WHAT THE TASK ASKS – Give back the lines below exactly, but do not include any pictures.

GIVEN INFORMATION –

⟨

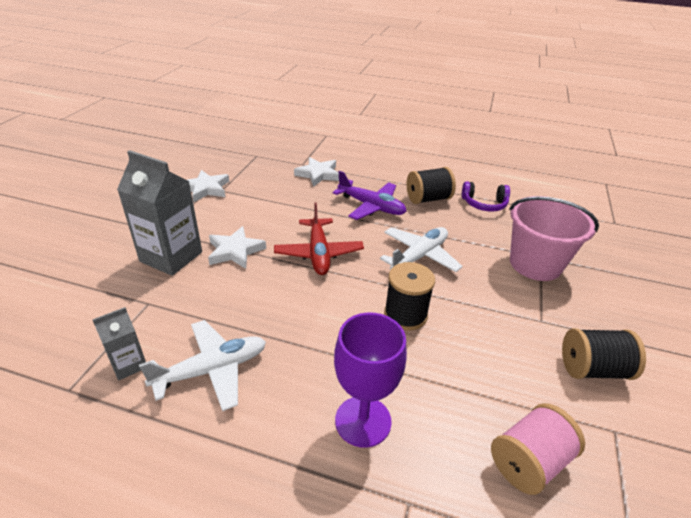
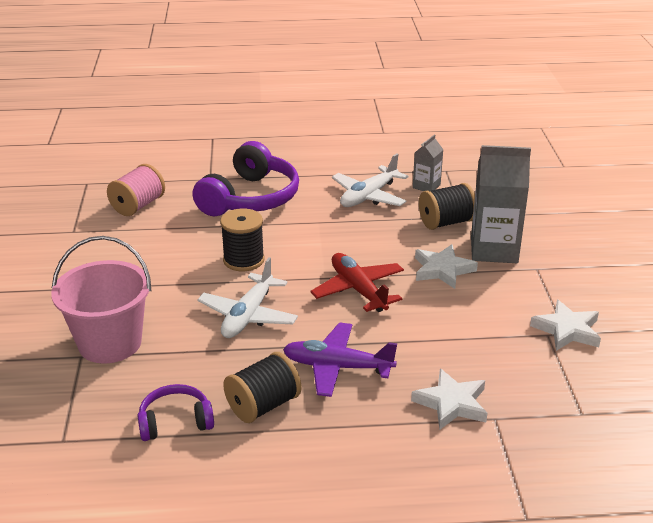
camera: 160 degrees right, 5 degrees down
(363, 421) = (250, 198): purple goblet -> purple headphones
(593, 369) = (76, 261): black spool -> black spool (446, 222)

⟩

WRITTEN ANSWER –
camera: 160 degrees right, 5 degrees down
(363, 421) = (250, 198): purple goblet -> purple headphones
(593, 369) = (76, 261): black spool -> black spool (446, 222)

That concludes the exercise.